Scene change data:

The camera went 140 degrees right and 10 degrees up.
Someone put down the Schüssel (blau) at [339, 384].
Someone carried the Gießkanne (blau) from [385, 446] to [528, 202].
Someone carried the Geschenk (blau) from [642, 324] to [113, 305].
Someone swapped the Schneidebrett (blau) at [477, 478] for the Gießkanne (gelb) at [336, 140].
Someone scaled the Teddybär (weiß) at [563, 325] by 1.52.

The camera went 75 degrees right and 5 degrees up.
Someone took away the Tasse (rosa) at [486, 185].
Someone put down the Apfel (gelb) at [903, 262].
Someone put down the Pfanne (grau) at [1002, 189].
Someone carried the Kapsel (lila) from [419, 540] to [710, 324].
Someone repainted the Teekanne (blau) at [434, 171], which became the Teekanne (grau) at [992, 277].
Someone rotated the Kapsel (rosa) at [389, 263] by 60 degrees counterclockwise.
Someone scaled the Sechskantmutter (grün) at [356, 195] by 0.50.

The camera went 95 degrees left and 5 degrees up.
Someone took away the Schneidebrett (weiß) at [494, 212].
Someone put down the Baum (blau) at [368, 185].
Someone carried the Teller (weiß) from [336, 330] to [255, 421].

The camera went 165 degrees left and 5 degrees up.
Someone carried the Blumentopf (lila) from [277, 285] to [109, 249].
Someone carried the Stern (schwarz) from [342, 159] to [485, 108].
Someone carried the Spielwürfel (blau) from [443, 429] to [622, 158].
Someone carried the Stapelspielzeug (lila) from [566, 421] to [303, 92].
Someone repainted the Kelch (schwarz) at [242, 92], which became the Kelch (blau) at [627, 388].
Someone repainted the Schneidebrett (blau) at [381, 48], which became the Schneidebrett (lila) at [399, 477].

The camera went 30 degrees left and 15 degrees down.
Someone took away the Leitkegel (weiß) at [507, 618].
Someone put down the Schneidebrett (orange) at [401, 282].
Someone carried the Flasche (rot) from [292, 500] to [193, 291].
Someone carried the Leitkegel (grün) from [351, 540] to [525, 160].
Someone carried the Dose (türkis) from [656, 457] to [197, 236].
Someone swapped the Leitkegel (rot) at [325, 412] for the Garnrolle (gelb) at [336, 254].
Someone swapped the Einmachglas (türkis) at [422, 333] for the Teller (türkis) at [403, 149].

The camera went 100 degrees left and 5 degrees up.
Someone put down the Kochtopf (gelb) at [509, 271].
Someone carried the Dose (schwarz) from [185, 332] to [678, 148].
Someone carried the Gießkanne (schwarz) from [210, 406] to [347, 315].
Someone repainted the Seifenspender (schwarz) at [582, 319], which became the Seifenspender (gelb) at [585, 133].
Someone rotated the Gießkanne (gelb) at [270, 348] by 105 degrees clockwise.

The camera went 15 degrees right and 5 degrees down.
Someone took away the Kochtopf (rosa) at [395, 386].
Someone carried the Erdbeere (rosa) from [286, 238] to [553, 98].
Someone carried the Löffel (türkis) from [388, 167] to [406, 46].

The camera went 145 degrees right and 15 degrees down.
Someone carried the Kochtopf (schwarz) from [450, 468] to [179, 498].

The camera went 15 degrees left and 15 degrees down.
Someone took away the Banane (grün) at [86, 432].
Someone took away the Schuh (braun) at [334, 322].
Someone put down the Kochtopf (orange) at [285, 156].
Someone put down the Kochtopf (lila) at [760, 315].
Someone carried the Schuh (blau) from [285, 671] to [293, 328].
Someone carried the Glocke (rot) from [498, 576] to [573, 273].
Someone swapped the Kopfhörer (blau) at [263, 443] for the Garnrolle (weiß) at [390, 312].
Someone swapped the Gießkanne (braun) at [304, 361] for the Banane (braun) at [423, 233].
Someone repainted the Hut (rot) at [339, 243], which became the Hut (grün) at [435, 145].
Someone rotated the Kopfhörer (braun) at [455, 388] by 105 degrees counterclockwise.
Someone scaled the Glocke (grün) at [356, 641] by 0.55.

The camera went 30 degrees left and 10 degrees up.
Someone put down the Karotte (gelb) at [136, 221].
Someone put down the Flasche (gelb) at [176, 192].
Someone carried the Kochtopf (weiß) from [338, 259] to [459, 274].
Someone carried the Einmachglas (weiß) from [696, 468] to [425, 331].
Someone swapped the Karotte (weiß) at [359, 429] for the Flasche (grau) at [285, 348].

TASK PROMPT: Whatever appears in the records must be returned exactly.

ANSWER SECTION:
The camera went 140 degrees right and 10 degrees up.
Someone put down the Schüssel (blau) at [339, 384].
Someone carried the Gießkanne (blau) from [385, 446] to [528, 202].
Someone carried the Geschenk (blau) from [642, 324] to [113, 305].
Someone swapped the Schneidebrett (blau) at [477, 478] for the Gießkanne (gelb) at [336, 140].
Someone scaled the Teddybär (weiß) at [563, 325] by 1.52.

The camera went 75 degrees right and 5 degrees up.
Someone took away the Tasse (rosa) at [486, 185].
Someone put down the Apfel (gelb) at [903, 262].
Someone put down the Pfanne (grau) at [1002, 189].
Someone carried the Kapsel (lila) from [419, 540] to [710, 324].
Someone repainted the Teekanne (blau) at [434, 171], which became the Teekanne (grau) at [992, 277].
Someone rotated the Kapsel (rosa) at [389, 263] by 60 degrees counterclockwise.
Someone scaled the Sechskantmutter (grün) at [356, 195] by 0.50.

The camera went 95 degrees left and 5 degrees up.
Someone took away the Schneidebrett (weiß) at [494, 212].
Someone put down the Baum (blau) at [368, 185].
Someone carried the Teller (weiß) from [336, 330] to [255, 421].

The camera went 165 degrees left and 5 degrees up.
Someone carried the Blumentopf (lila) from [277, 285] to [109, 249].
Someone carried the Stern (schwarz) from [342, 159] to [485, 108].
Someone carried the Spielwürfel (blau) from [443, 429] to [622, 158].
Someone carried the Stapelspielzeug (lila) from [566, 421] to [303, 92].
Someone repainted the Kelch (schwarz) at [242, 92], which became the Kelch (blau) at [627, 388].
Someone repainted the Schneidebrett (blau) at [381, 48], which became the Schneidebrett (lila) at [399, 477].

The camera went 30 degrees left and 15 degrees down.
Someone took away the Leitkegel (weiß) at [507, 618].
Someone put down the Schneidebrett (orange) at [401, 282].
Someone carried the Flasche (rot) from [292, 500] to [193, 291].
Someone carried the Leitkegel (grün) from [351, 540] to [525, 160].
Someone carried the Dose (türkis) from [656, 457] to [197, 236].
Someone swapped the Leitkegel (rot) at [325, 412] for the Garnrolle (gelb) at [336, 254].
Someone swapped the Einmachglas (türkis) at [422, 333] for the Teller (türkis) at [403, 149].

The camera went 100 degrees left and 5 degrees up.
Someone put down the Kochtopf (gelb) at [509, 271].
Someone carried the Dose (schwarz) from [185, 332] to [678, 148].
Someone carried the Gießkanne (schwarz) from [210, 406] to [347, 315].
Someone repainted the Seifenspender (schwarz) at [582, 319], which became the Seifenspender (gelb) at [585, 133].
Someone rotated the Gießkanne (gelb) at [270, 348] by 105 degrees clockwise.

The camera went 15 degrees right and 5 degrees down.
Someone took away the Kochtopf (rosa) at [395, 386].
Someone carried the Erdbeere (rosa) from [286, 238] to [553, 98].
Someone carried the Löffel (türkis) from [388, 167] to [406, 46].

The camera went 145 degrees right and 15 degrees down.
Someone carried the Kochtopf (schwarz) from [450, 468] to [179, 498].

The camera went 15 degrees left and 15 degrees down.
Someone took away the Banane (grün) at [86, 432].
Someone took away the Schuh (braun) at [334, 322].
Someone put down the Kochtopf (orange) at [285, 156].
Someone put down the Kochtopf (lila) at [760, 315].
Someone carried the Schuh (blau) from [285, 671] to [293, 328].
Someone carried the Glocke (rot) from [498, 576] to [573, 273].
Someone swapped the Kopfhörer (blau) at [263, 443] for the Garnrolle (weiß) at [390, 312].
Someone swapped the Gießkanne (braun) at [304, 361] for the Banane (braun) at [423, 233].
Someone repainted the Hut (rot) at [339, 243], which became the Hut (grün) at [435, 145].
Someone rotated the Kopfhörer (braun) at [455, 388] by 105 degrees counterclockwise.
Someone scaled the Glocke (grün) at [356, 641] by 0.55.

The camera went 30 degrees left and 10 degrees up.
Someone put down the Karotte (gelb) at [136, 221].
Someone put down the Flasche (gelb) at [176, 192].
Someone carried the Kochtopf (weiß) from [338, 259] to [459, 274].
Someone carried the Einmachglas (weiß) from [696, 468] to [425, 331].
Someone swapped the Karotte (weiß) at [359, 429] for the Flasche (grau) at [285, 348].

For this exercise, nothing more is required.